▶ _WHAT THIS TASK INVOLVES_: Exclude images, then output the remaining data verbatim.

▶ _GIVEN INFORMATION_:

"""

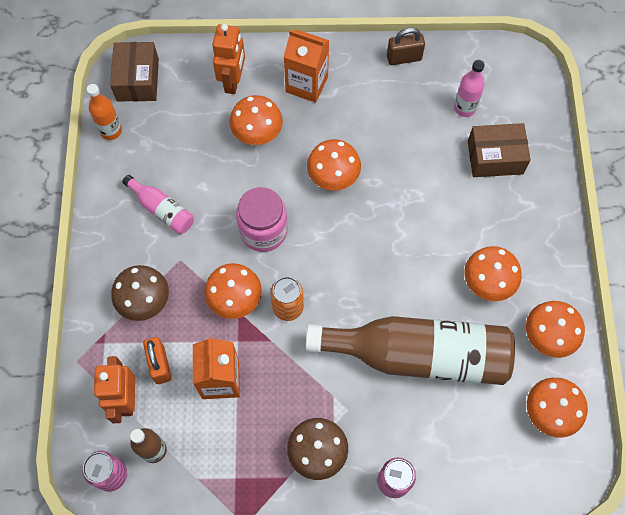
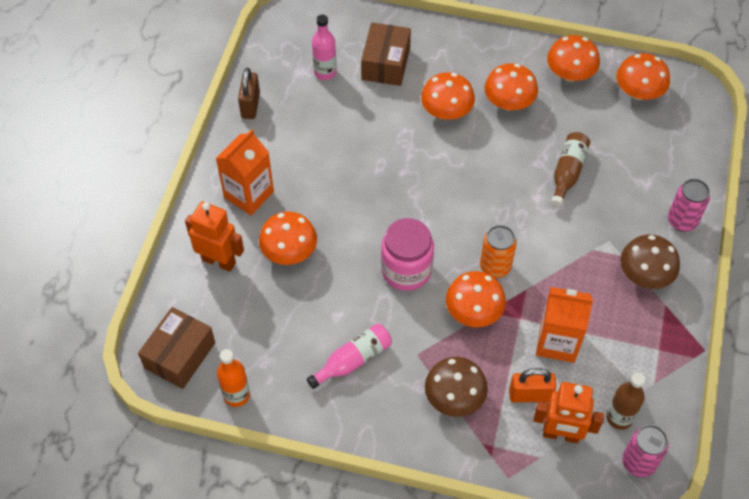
camera: 75 degrees left, 10 degrees down
(138, 80) = (180, 355): brown box -> brown box turned 75 degrees counterclockwise
(333, 175) = (362, 196): orange mushroom -> orange mushroom (446, 111)
(418, 355) = (567, 173): brown bottle -> brown bottle, size x0.44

"""

▶ _PROBLEM SOLUTION_:
camera: 75 degrees left, 10 degrees down
(138, 80) = (180, 355): brown box -> brown box turned 75 degrees counterclockwise
(333, 175) = (362, 196): orange mushroom -> orange mushroom (446, 111)
(418, 355) = (567, 173): brown bottle -> brown bottle, size x0.44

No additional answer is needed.